**What to work on**
Only the lines below starting at the one that contains "red pear: [325,229,374,287]" and ending at the one that contains "turquoise mug: [372,431,415,494]" are to be reproduced, exactly and with both ends kept.

===== Provided information

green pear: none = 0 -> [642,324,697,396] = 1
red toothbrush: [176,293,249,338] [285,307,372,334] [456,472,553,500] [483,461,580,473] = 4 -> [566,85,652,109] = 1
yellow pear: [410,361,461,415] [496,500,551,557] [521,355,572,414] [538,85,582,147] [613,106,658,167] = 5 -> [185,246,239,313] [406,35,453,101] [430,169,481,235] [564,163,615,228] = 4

==========
===== Provided information

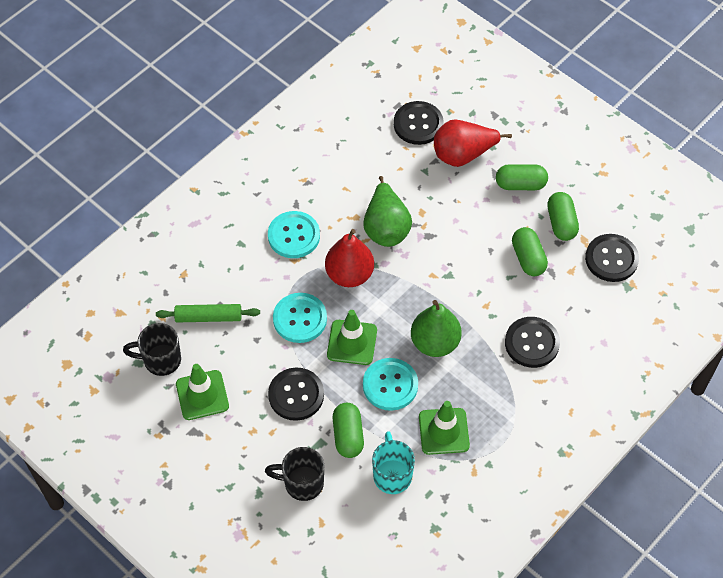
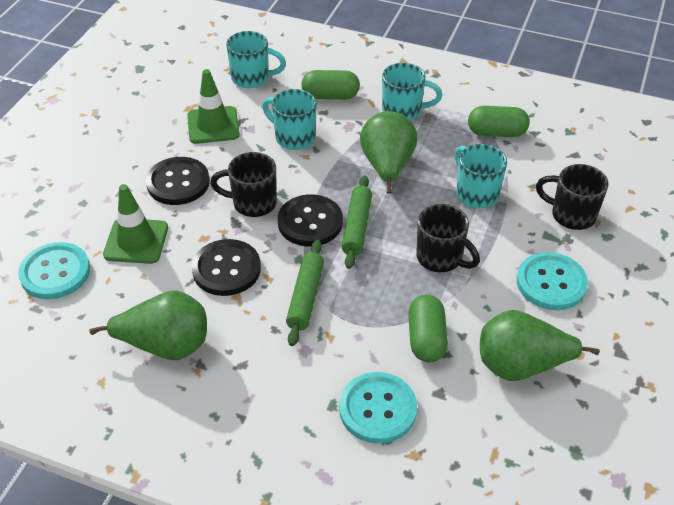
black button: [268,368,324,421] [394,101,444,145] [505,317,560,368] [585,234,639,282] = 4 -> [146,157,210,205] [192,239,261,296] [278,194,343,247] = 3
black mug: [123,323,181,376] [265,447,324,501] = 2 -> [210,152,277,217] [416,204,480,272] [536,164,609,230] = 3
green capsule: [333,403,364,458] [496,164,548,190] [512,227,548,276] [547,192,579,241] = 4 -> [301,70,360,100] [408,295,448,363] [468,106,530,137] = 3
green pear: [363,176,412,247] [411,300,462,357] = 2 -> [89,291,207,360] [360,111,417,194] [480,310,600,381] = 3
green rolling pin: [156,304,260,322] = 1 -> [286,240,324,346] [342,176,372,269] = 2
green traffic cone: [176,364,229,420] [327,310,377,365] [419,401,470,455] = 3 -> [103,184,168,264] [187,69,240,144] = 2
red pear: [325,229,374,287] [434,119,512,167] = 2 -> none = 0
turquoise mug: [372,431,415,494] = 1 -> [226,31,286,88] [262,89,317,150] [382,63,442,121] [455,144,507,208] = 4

==========

**Expected output**
red pear: [325,229,374,287] [434,119,512,167] = 2 -> none = 0
turquoise mug: [372,431,415,494] = 1 -> [226,31,286,88] [262,89,317,150] [382,63,442,121] [455,144,507,208] = 4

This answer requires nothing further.